### Work task
Write out, without any change, the lines in the material below that run from the line with "none -> white plate B5:B8 level 1" through the line with "none -> purple tile D5 level 2", both included.

□ □ □ □ □

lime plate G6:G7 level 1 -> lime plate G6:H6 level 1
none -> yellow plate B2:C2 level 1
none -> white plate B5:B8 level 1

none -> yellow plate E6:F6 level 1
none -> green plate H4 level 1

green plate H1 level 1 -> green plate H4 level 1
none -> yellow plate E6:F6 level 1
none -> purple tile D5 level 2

□ □ □ □ □

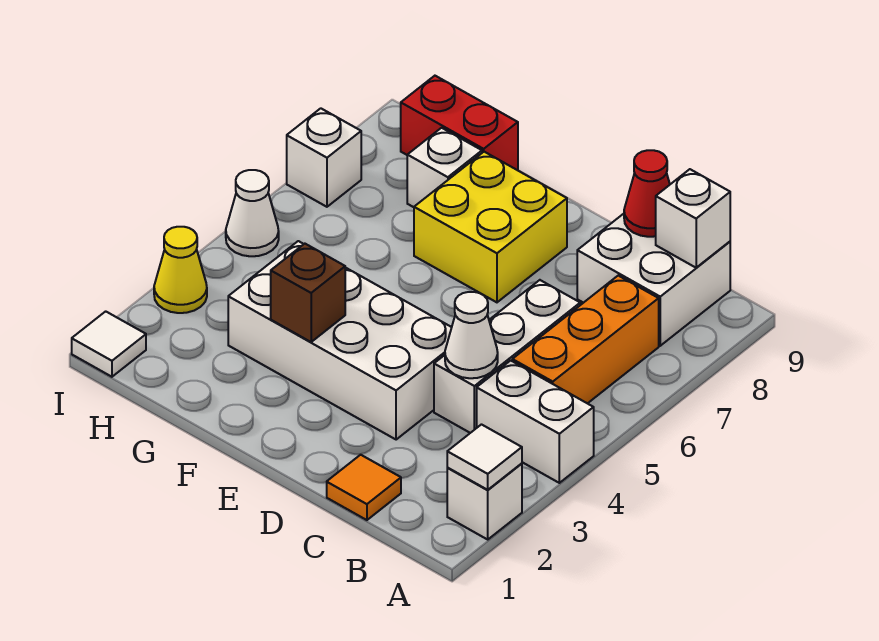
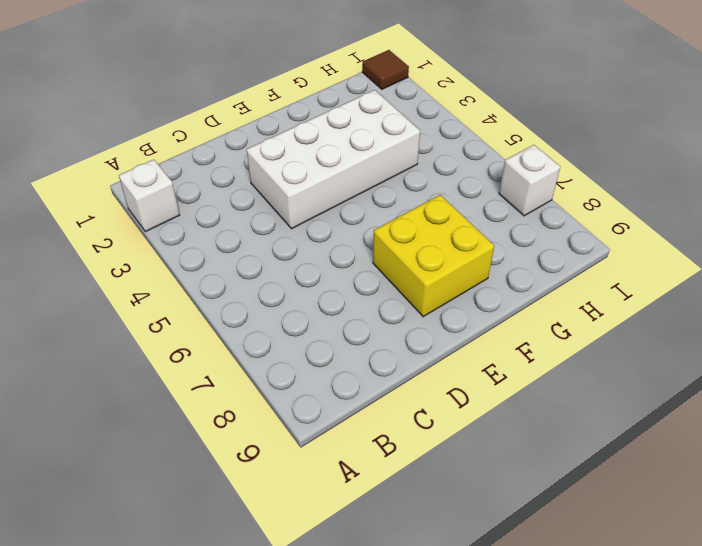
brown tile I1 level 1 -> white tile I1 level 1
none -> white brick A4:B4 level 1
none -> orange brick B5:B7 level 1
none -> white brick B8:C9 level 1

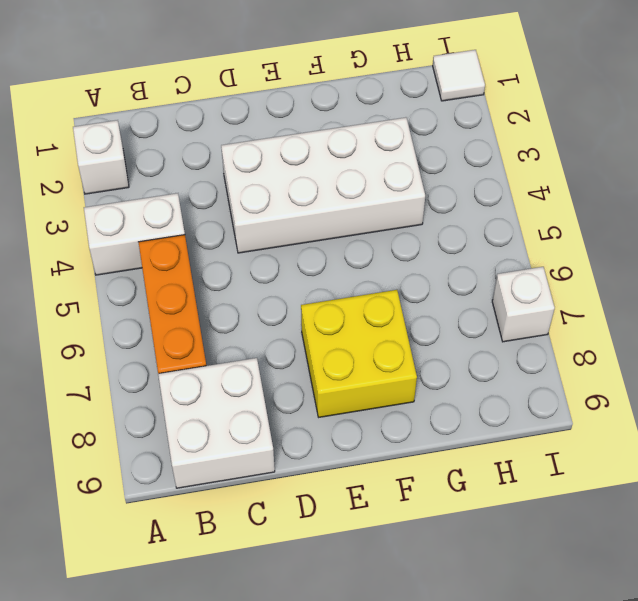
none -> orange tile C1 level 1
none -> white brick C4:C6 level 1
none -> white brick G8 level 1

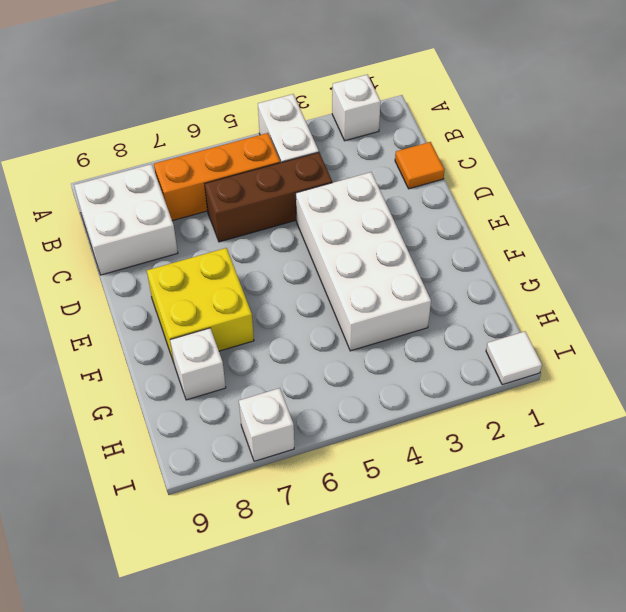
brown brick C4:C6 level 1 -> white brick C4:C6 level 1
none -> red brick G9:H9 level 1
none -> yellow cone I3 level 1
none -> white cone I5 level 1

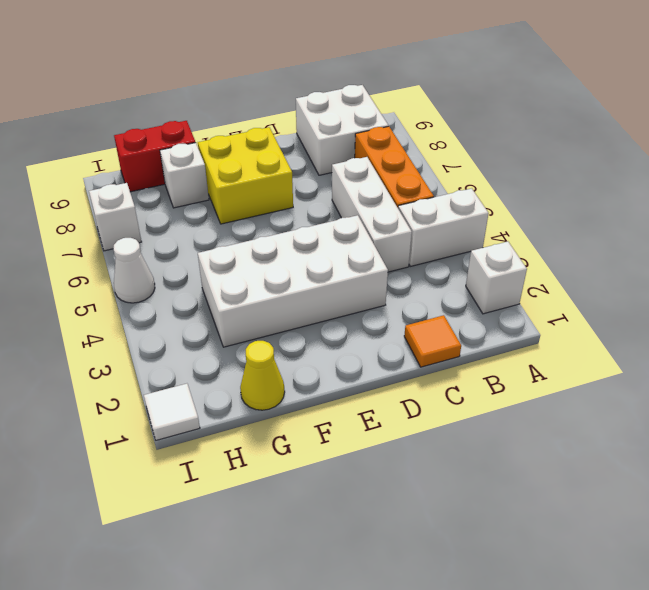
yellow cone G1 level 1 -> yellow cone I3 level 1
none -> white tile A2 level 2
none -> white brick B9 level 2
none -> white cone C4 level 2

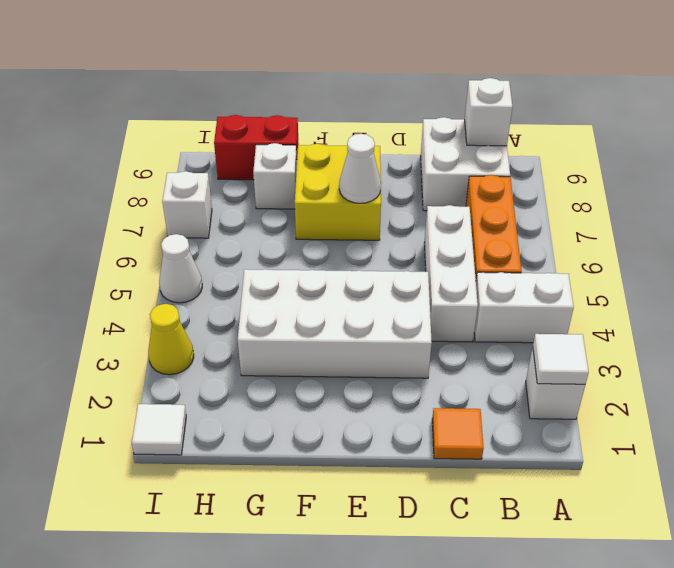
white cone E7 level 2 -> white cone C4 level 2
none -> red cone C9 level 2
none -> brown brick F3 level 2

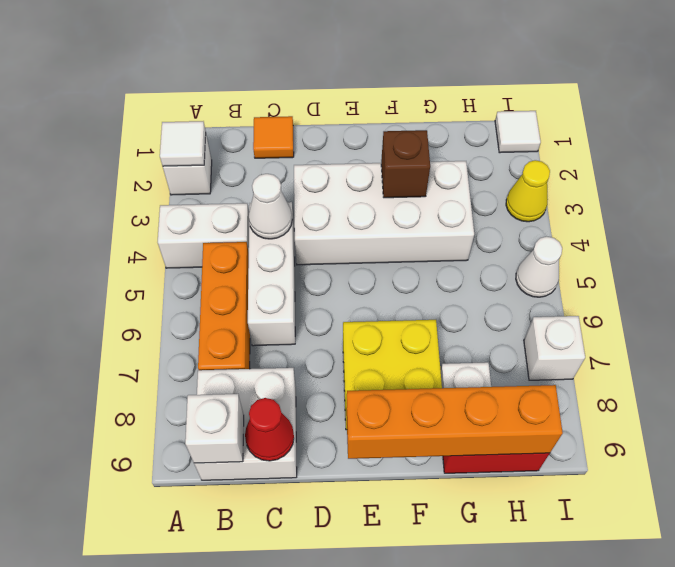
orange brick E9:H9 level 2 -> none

□ □ □ □ □

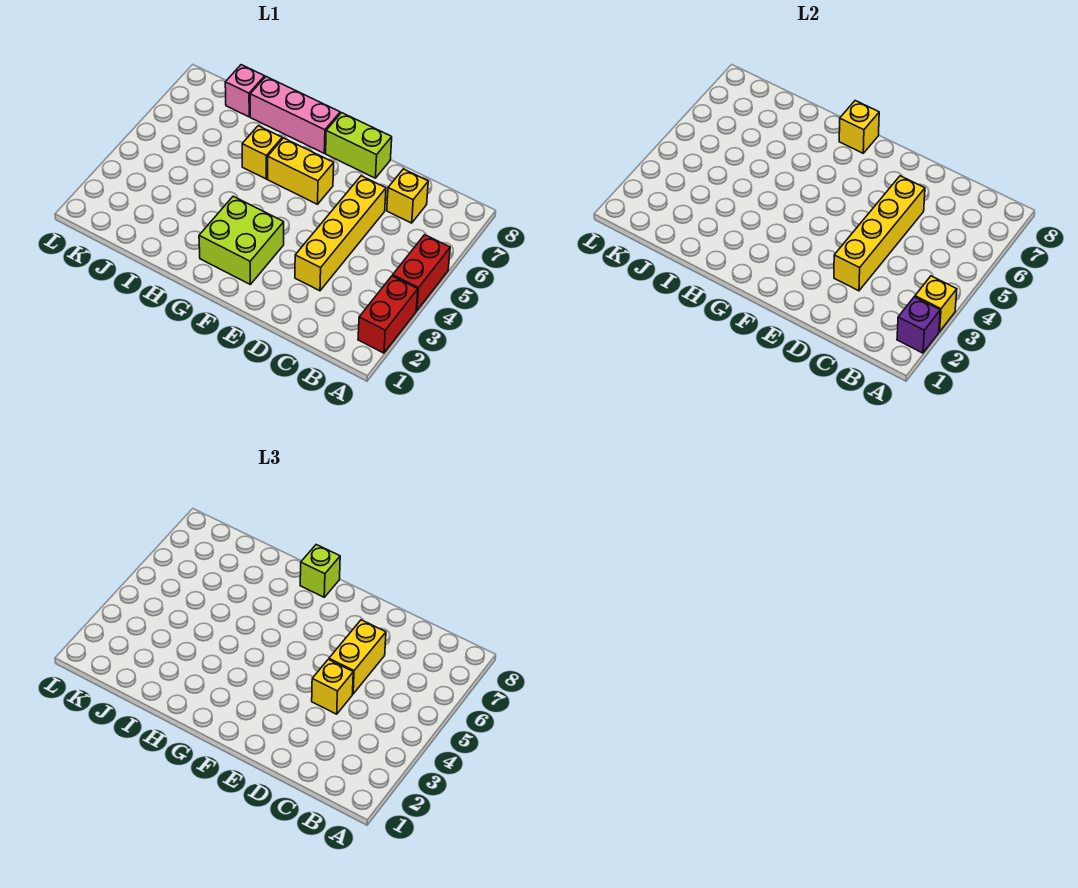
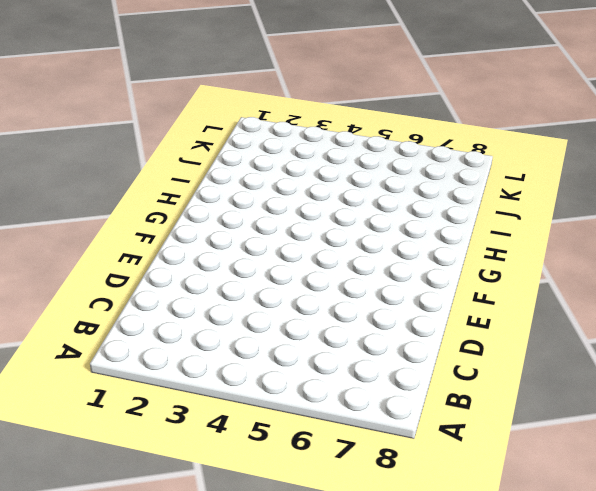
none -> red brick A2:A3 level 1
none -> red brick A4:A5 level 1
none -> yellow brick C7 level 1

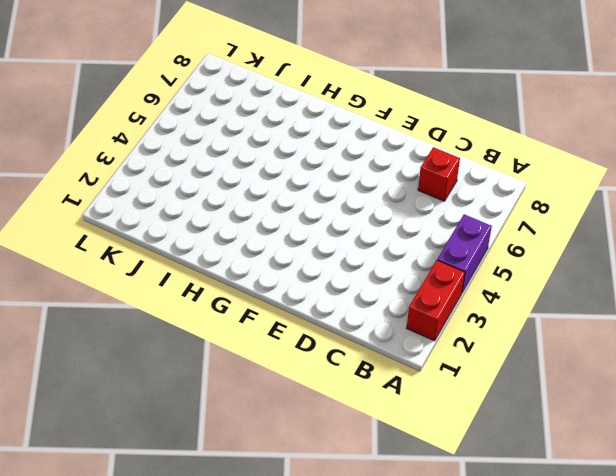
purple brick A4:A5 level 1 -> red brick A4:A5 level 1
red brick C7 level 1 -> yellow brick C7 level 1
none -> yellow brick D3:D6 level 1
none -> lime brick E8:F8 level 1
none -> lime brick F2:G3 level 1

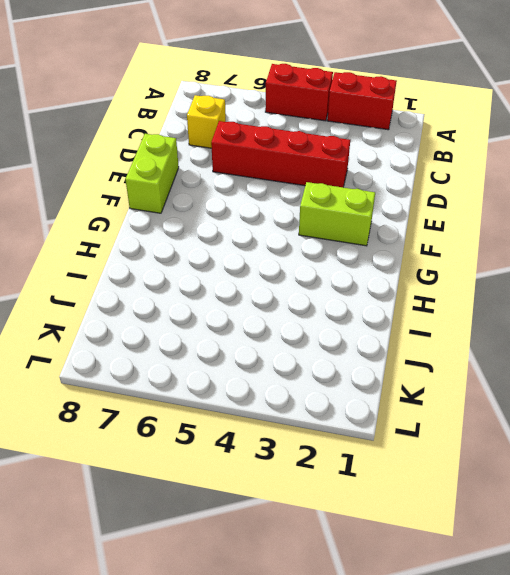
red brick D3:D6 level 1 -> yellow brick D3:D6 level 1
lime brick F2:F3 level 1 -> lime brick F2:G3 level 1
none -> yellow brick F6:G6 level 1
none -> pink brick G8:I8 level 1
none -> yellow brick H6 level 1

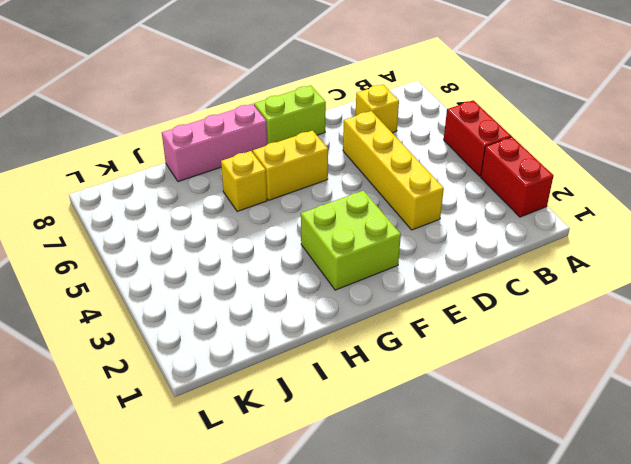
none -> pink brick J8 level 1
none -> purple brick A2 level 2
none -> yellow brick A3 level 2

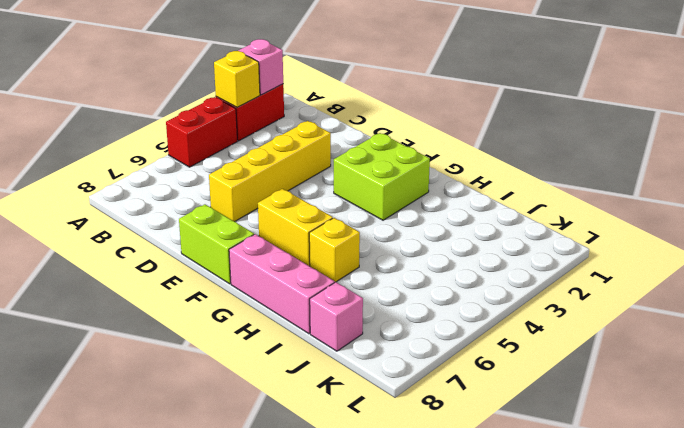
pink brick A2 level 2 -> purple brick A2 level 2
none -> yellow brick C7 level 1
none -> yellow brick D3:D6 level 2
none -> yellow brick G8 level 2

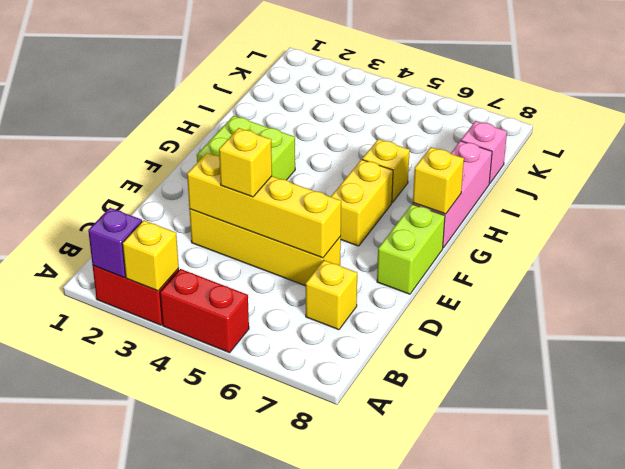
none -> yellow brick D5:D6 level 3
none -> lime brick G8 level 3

□ □ □ □ □

### Reply to the exercise
none -> white plate B5:B8 level 1

none -> yellow plate E6:F6 level 1
none -> green plate H4 level 1

green plate H1 level 1 -> green plate H4 level 1
none -> yellow plate E6:F6 level 1
none -> purple tile D5 level 2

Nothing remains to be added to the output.